- _Work request_
Your task is to copy each line in the listing that includes the word "black".

- _Data shown_
-- Opening Marker --

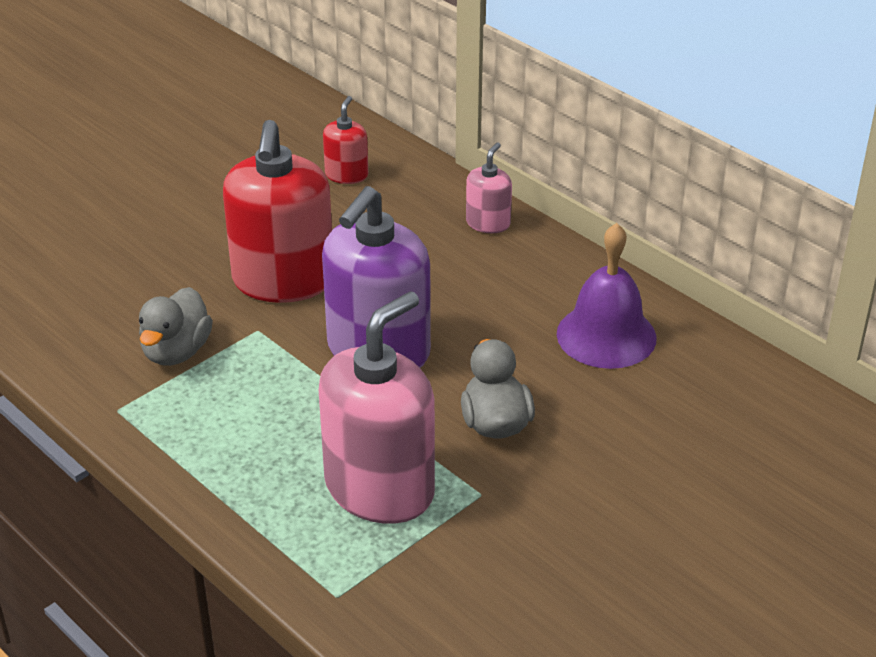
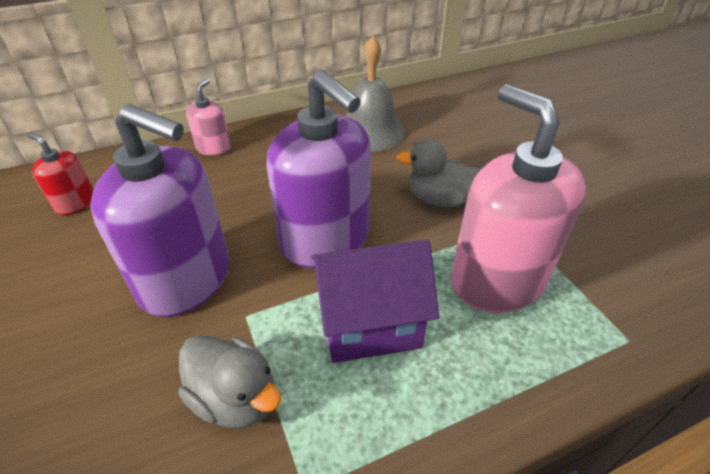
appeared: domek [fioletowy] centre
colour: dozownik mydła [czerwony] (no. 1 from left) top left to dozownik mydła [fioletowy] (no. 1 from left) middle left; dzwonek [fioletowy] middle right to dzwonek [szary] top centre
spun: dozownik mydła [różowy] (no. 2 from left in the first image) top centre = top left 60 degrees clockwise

-- Closing Marker --
-- Opening Marker --

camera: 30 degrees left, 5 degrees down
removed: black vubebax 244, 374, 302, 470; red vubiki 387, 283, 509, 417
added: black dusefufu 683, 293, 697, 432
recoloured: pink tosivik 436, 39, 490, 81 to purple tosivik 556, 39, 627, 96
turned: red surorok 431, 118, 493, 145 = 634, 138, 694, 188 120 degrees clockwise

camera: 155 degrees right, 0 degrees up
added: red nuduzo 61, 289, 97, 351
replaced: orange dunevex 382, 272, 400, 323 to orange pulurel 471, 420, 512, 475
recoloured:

-- Closing Marker --

- _Task output_
removed: black vubebax 244, 374, 302, 470; red vubiki 387, 283, 509, 417
added: black dusefufu 683, 293, 697, 432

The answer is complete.